Instructions to follow.
An exact copy, beginning at the line containing "IMU3: LSM6DS3 -> MPU9250" and ending at the final line of the records that follow, is the answer; it has no pictures and no other text.

++++ Exercise data ++++

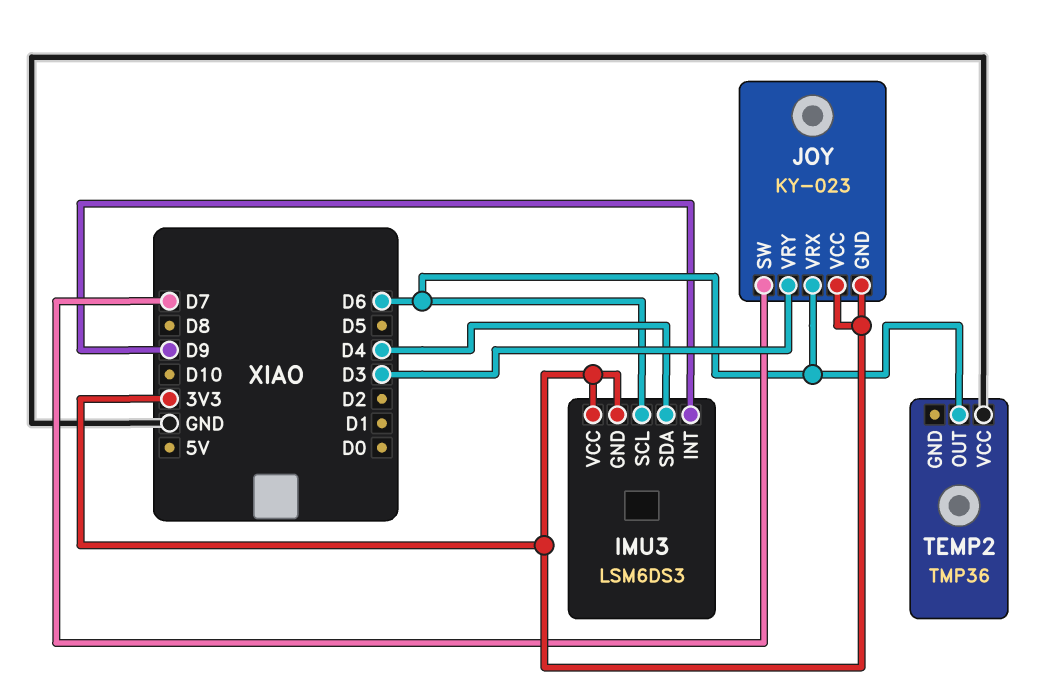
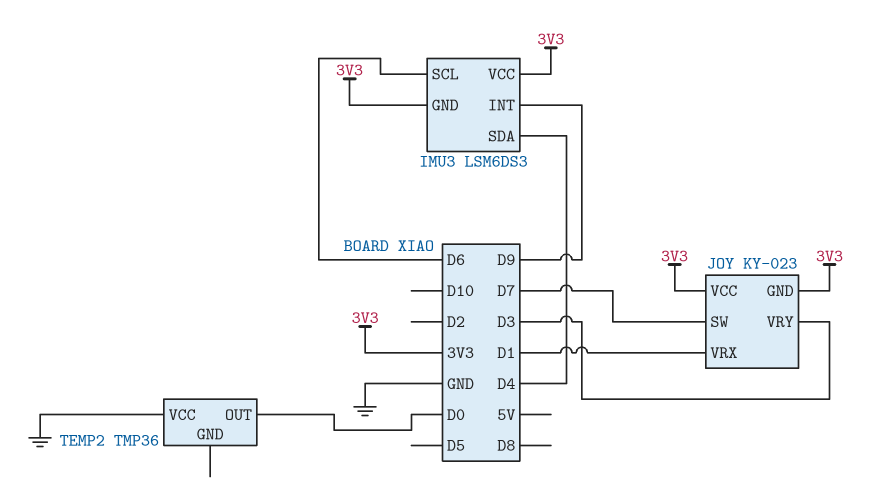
JOY pin VRX: D6 -> D1
TEMP2 pin OUT: D6 -> D0

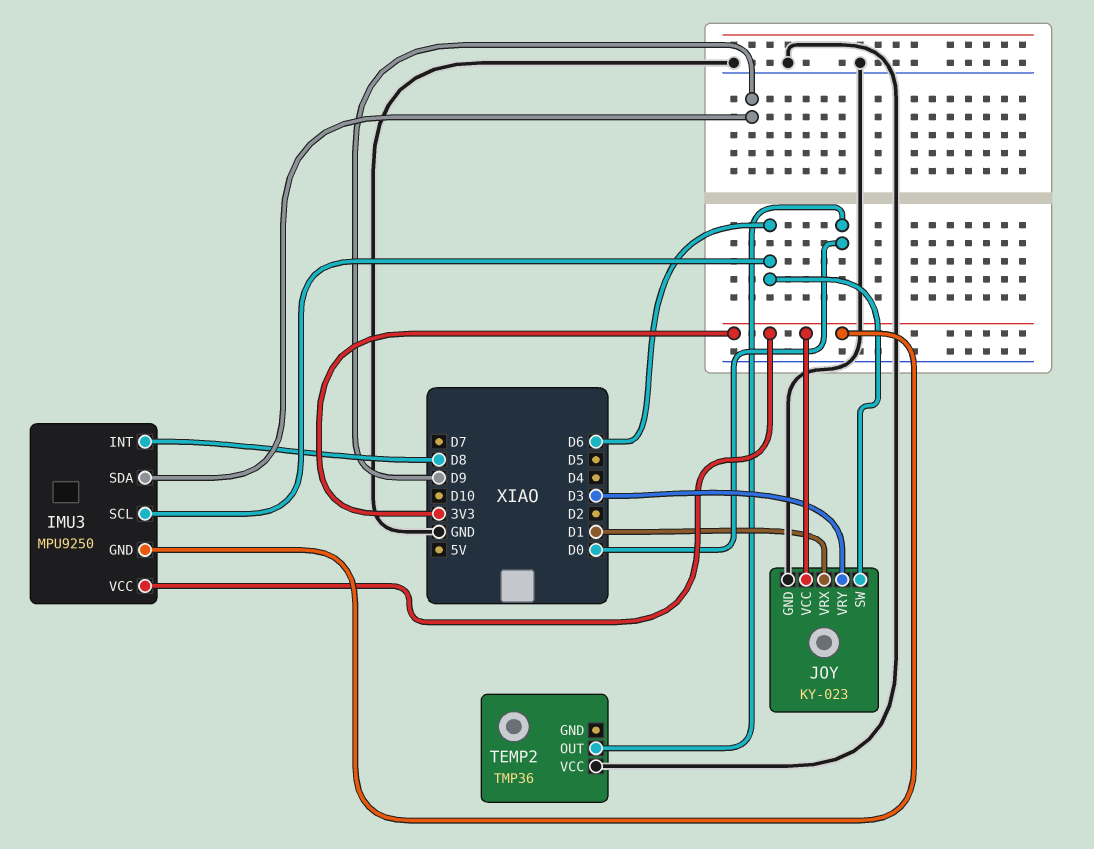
IMU3: LSM6DS3 -> MPU9250
IMU3 pin INT: D9 -> D8
IMU3 pin SDA: D4 -> D9
JOY pin GND: 3V3 -> GND
JOY pin SW: D7 -> D6

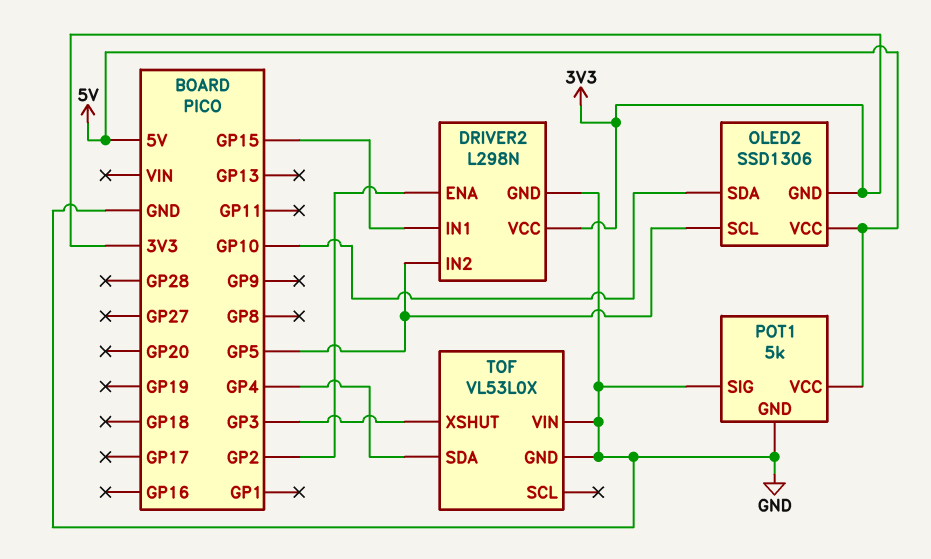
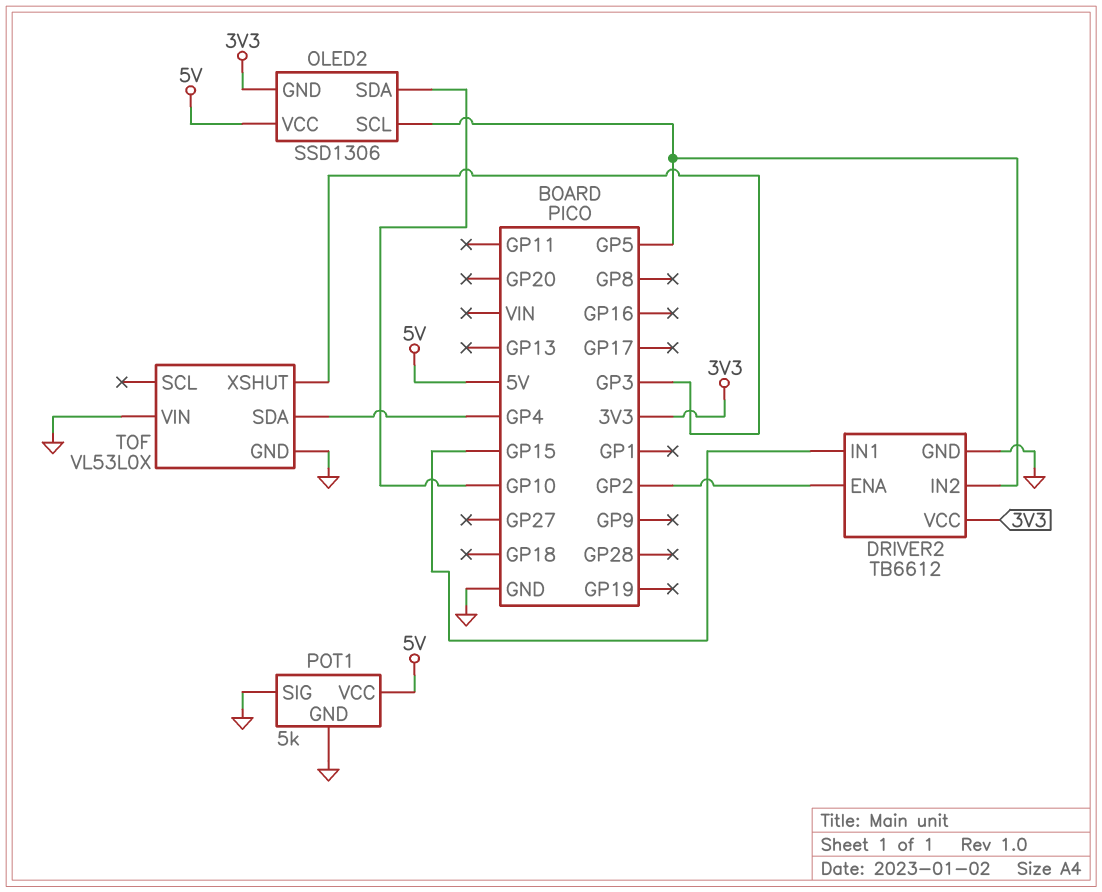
DRIVER2: L298N -> TB6612

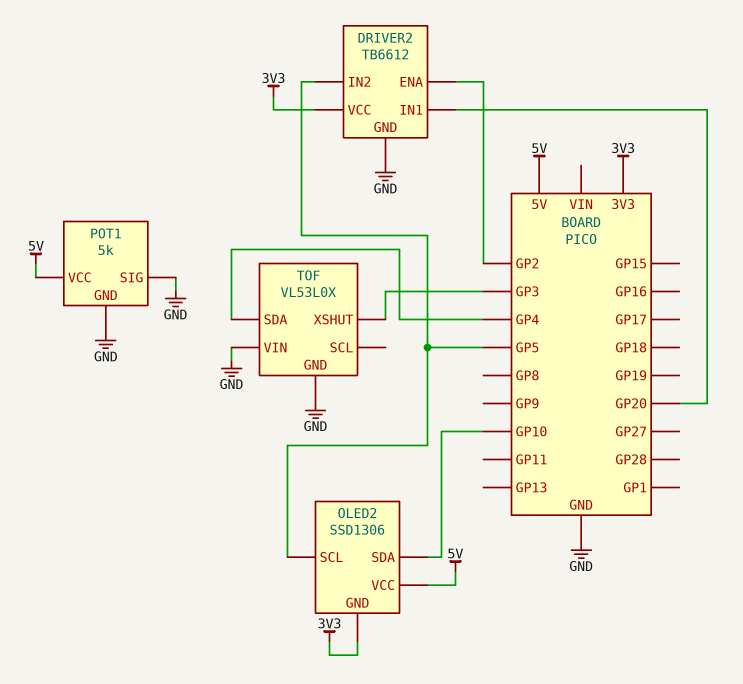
DRIVER2 pin IN1: GP15 -> GP20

++++

Written solution.
IMU3: LSM6DS3 -> MPU9250
IMU3 pin INT: D9 -> D8
IMU3 pin SDA: D4 -> D9
JOY pin GND: 3V3 -> GND
JOY pin SW: D7 -> D6

DRIVER2: L298N -> TB6612

DRIVER2 pin IN1: GP15 -> GP20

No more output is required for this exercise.